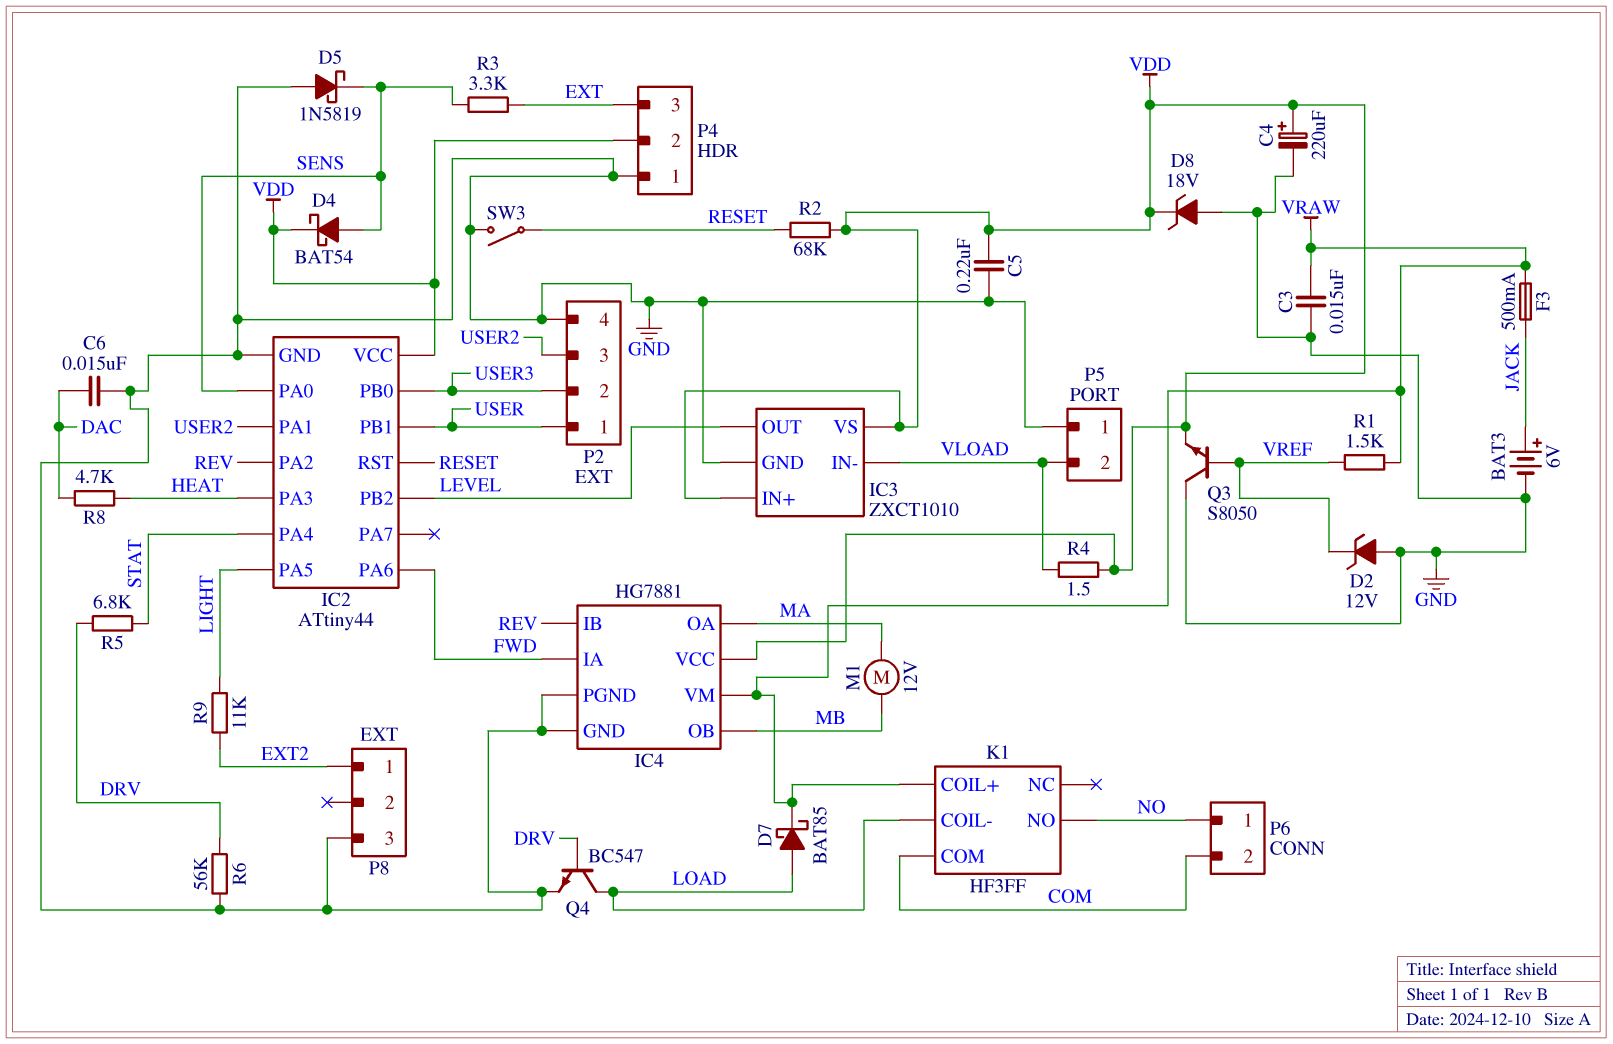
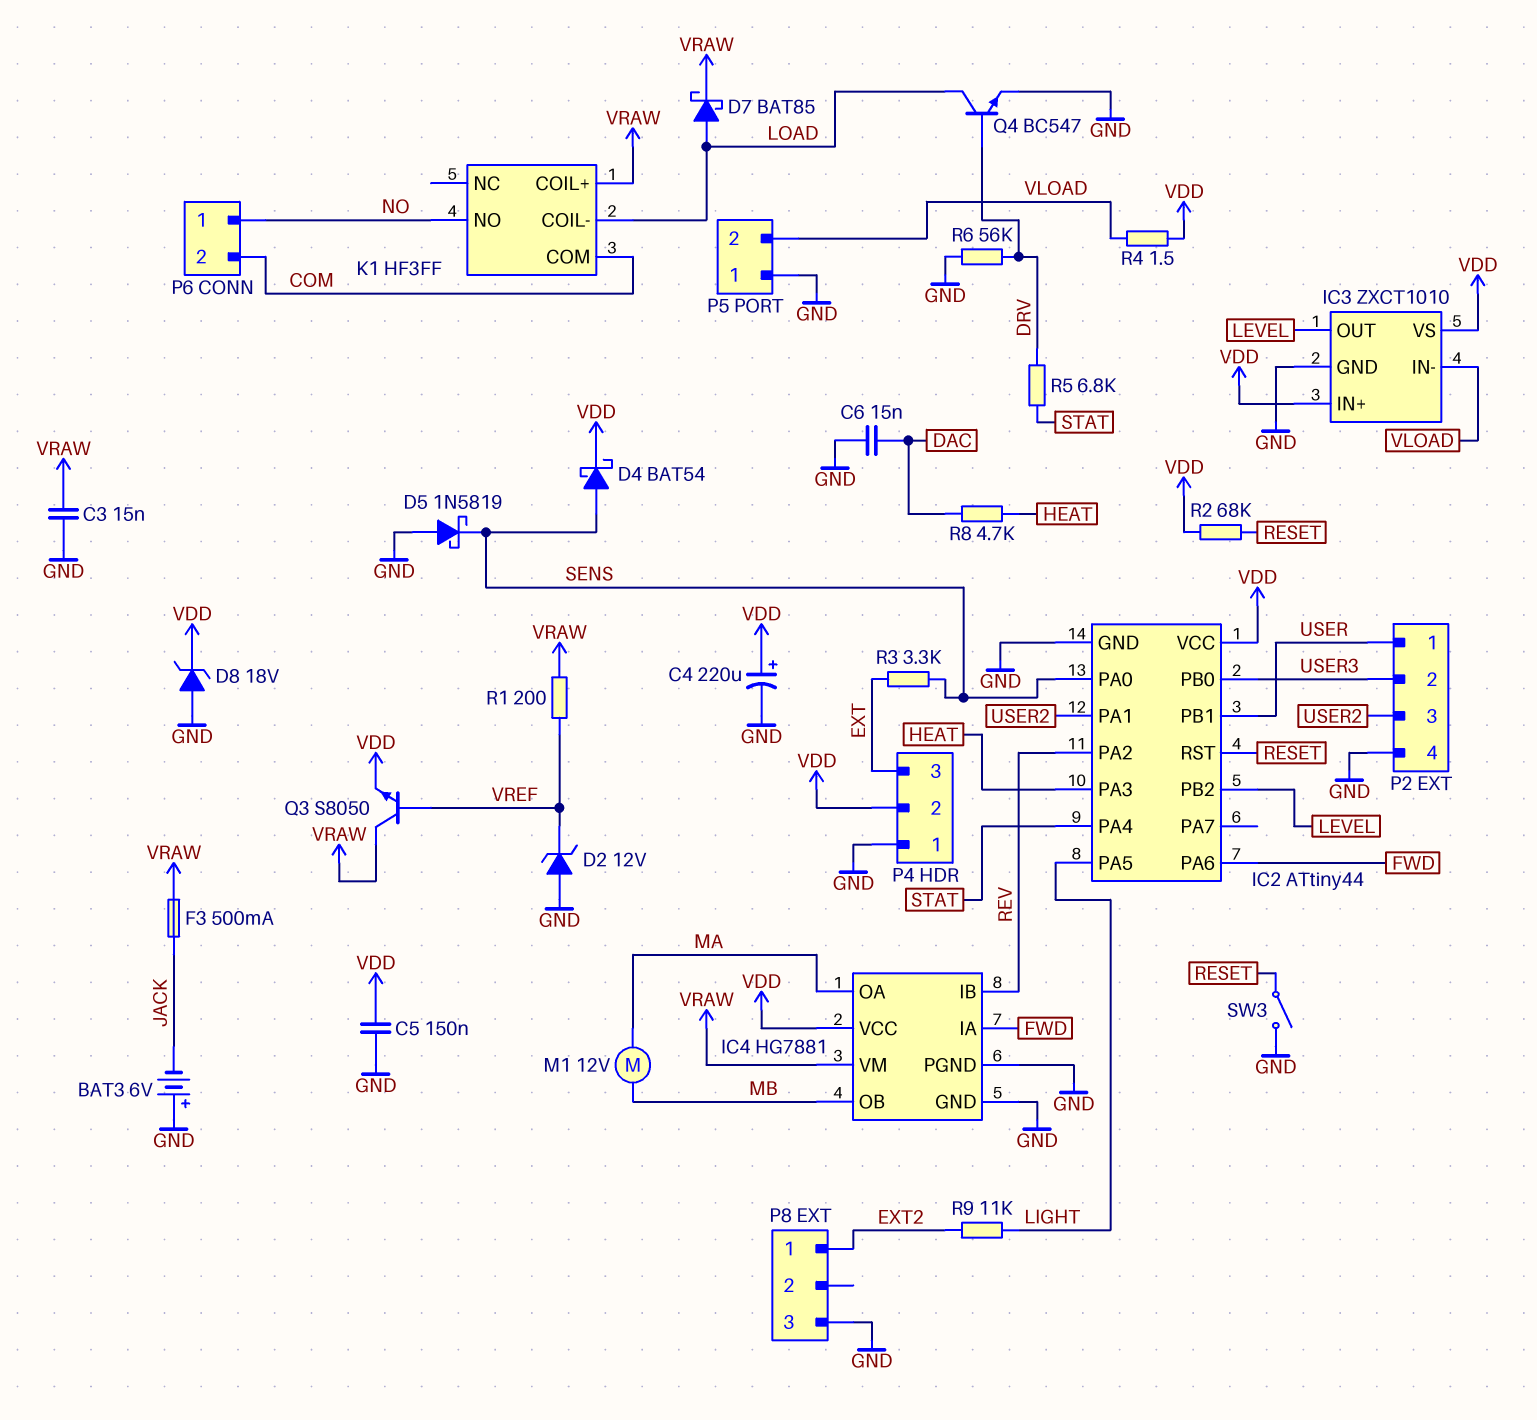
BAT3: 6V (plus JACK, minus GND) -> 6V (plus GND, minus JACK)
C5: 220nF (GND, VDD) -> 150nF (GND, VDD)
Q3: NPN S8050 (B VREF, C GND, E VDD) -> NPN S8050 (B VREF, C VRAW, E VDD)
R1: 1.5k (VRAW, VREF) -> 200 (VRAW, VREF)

● ● ● ● ●

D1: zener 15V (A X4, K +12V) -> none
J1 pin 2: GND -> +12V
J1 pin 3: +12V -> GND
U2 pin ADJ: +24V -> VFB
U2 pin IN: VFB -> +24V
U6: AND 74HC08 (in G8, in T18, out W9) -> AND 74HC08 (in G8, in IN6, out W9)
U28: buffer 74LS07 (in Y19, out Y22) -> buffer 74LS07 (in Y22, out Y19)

● ● ● ● ●

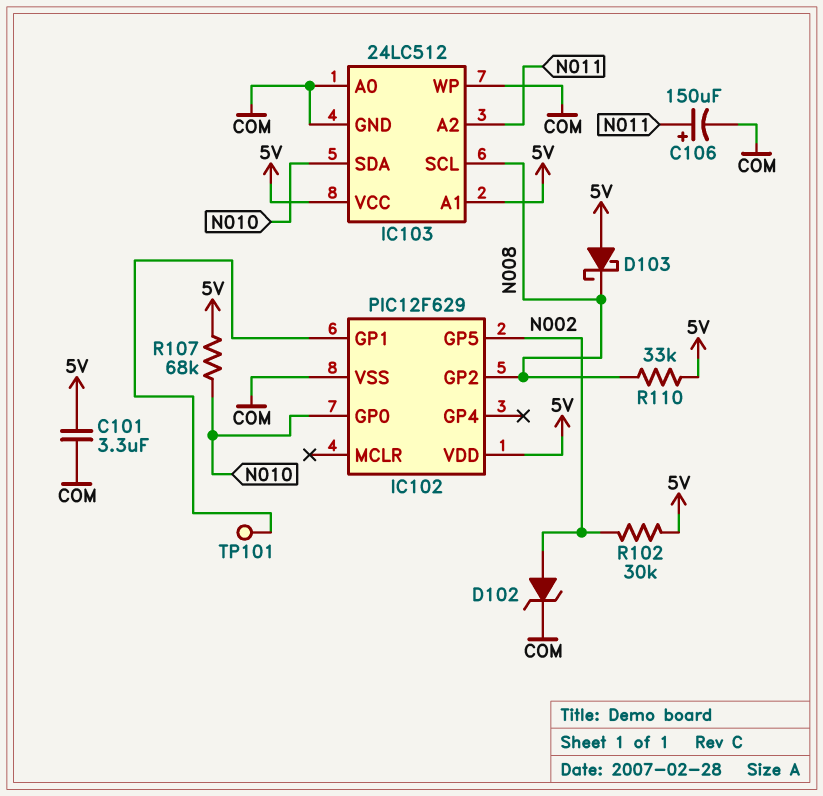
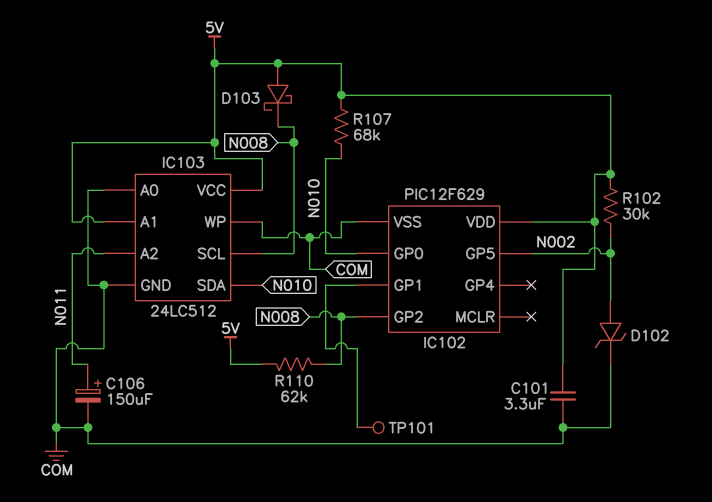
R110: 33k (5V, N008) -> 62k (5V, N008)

● ● ● ● ●

*WORK ORDER*
Please find all lines of the entries that hold the string "VRAW" and copy them.

*ANSWER SECTION*
Q3: NPN S8050 (B VREF, C GND, E VDD) -> NPN S8050 (B VREF, C VRAW, E VDD)
R1: 1.5k (VRAW, VREF) -> 200 (VRAW, VREF)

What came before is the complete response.